ASSIGNMENT:
Could you set down only the lines from the one including "SCALE pin GND: 3V3 -> GND" to the end of the records below, inclusive and exact, leaving pictures out?

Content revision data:
= = = =

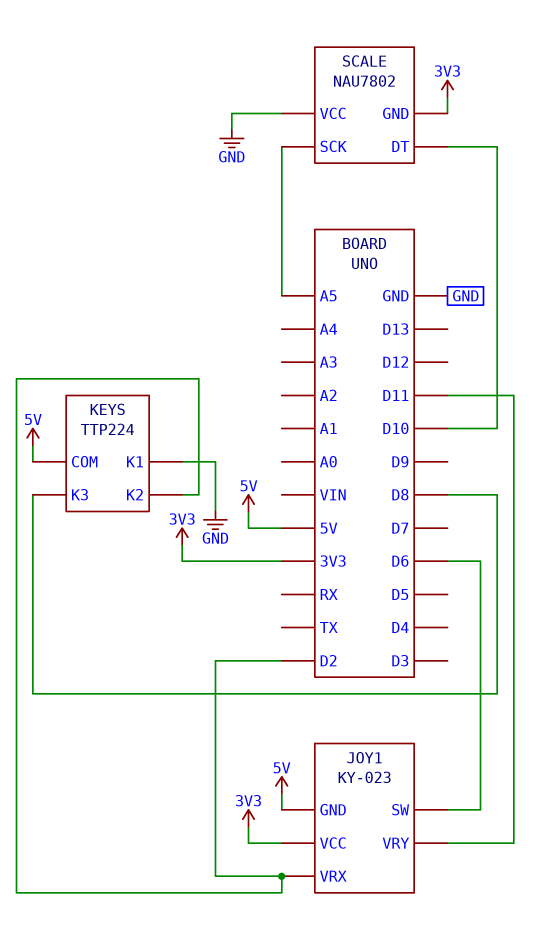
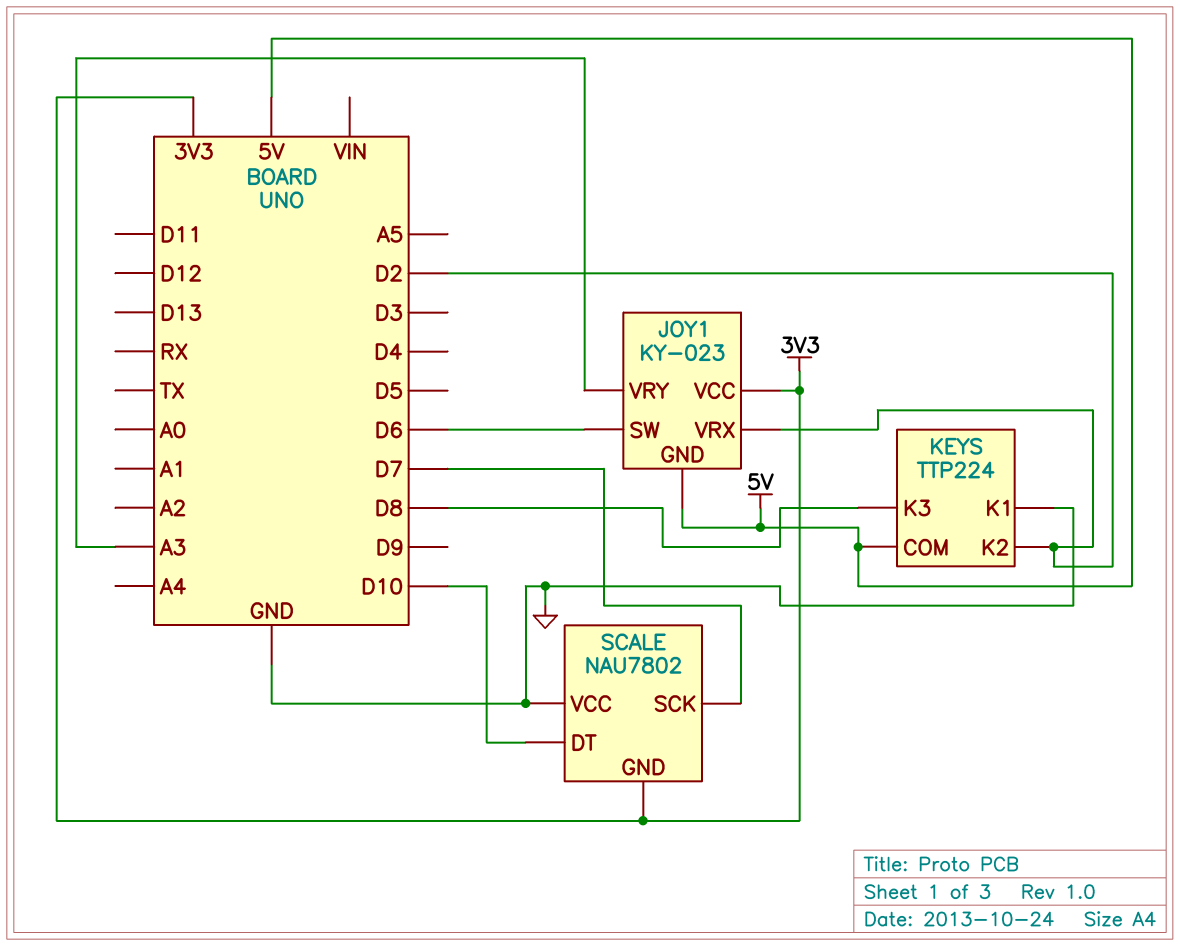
JOY1 pin VRY: D11 -> A3
SCALE pin SCK: A5 -> D7

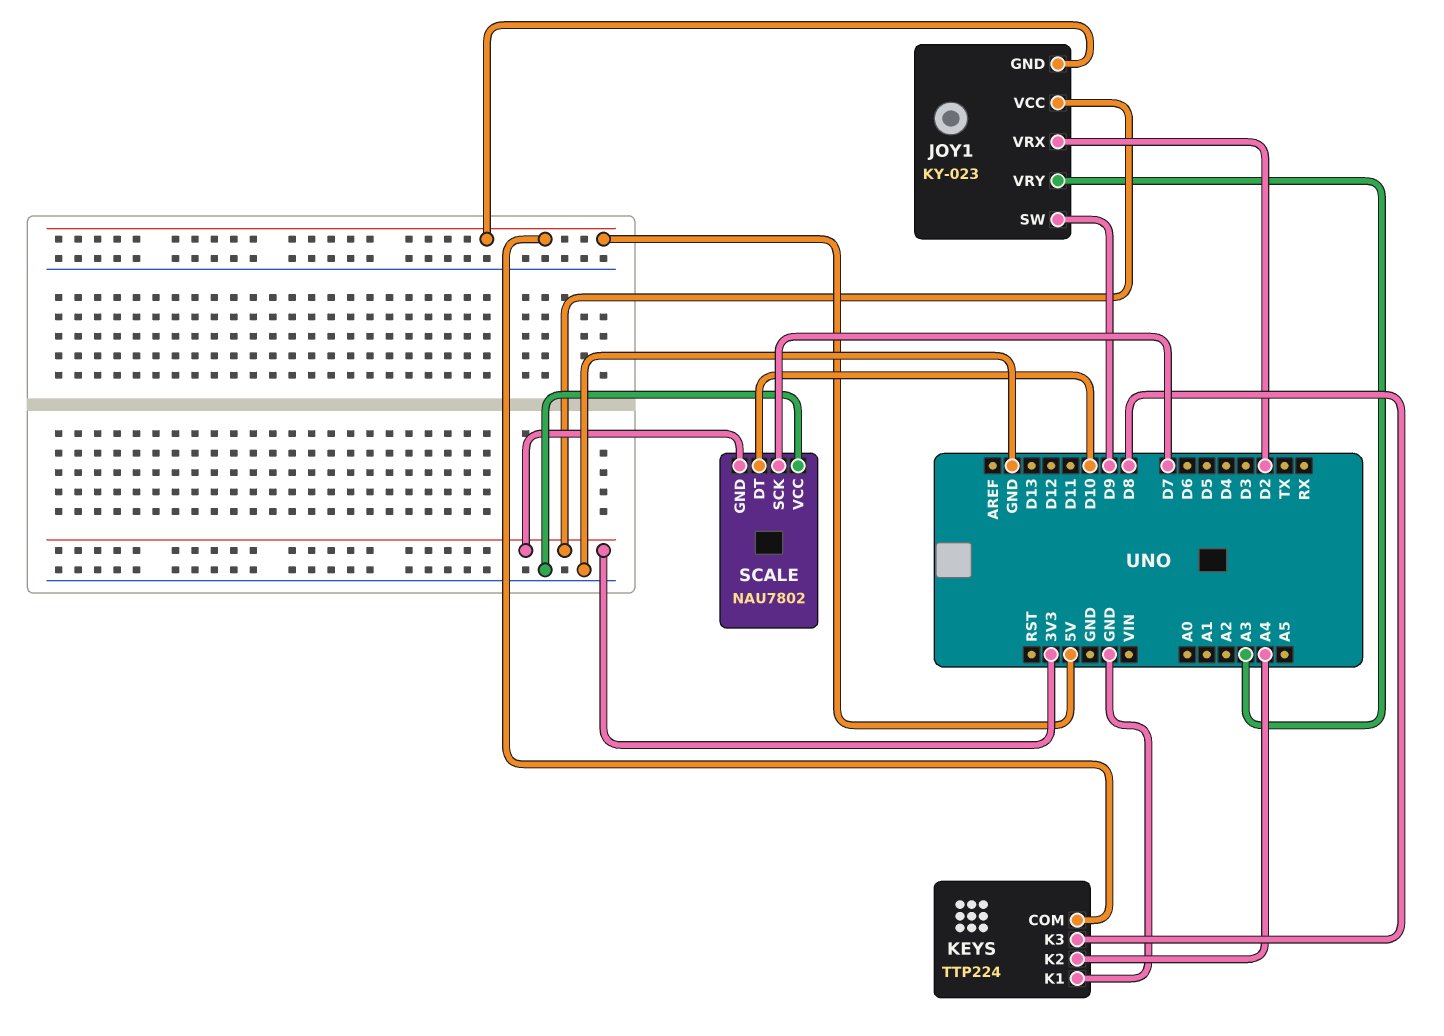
JOY1 pin SW: D6 -> D9
KEYS pin K2: D2 -> A4

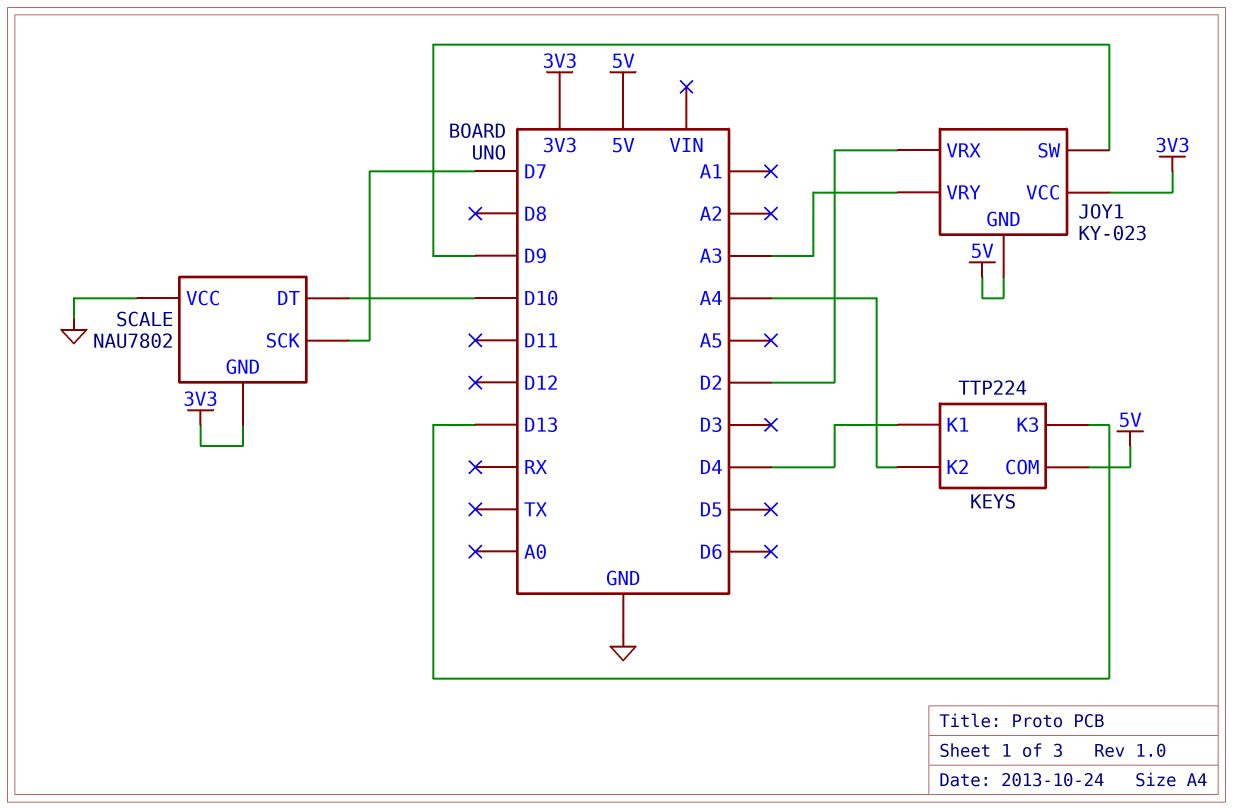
KEYS pin K1: GND -> D4
KEYS pin K3: D8 -> D13

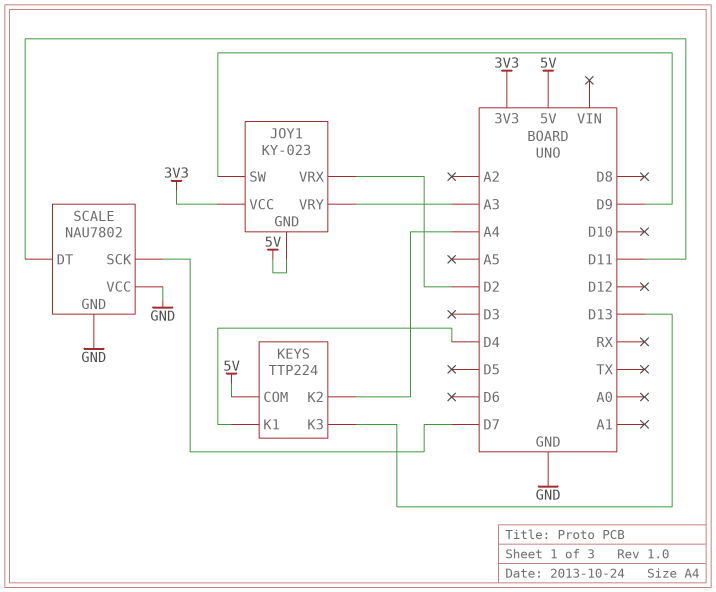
SCALE pin DT: D10 -> D11
SCALE pin GND: 3V3 -> GND

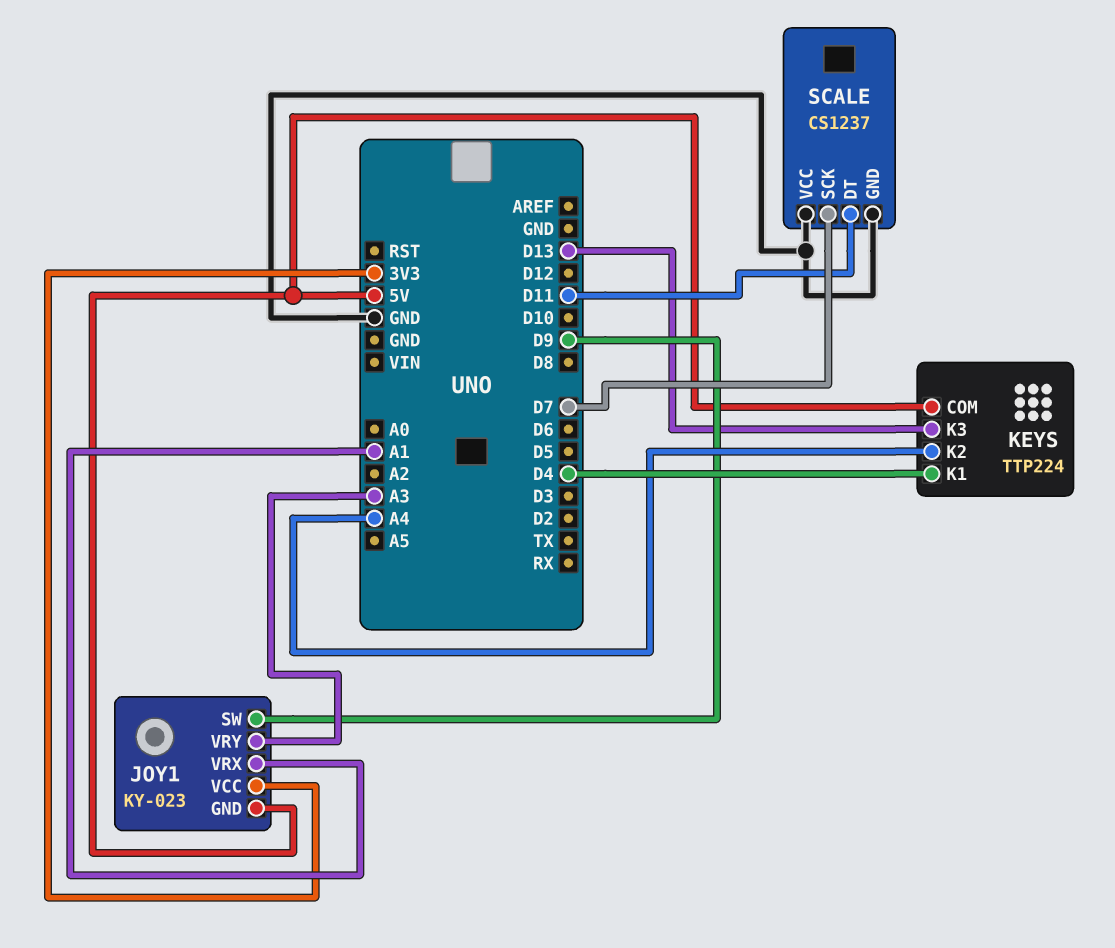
JOY1 pin VRX: D2 -> A1
SCALE: NAU7802 -> CS1237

= = = =

EXERCISE RESULT:
SCALE pin GND: 3V3 -> GND

JOY1 pin VRX: D2 -> A1
SCALE: NAU7802 -> CS1237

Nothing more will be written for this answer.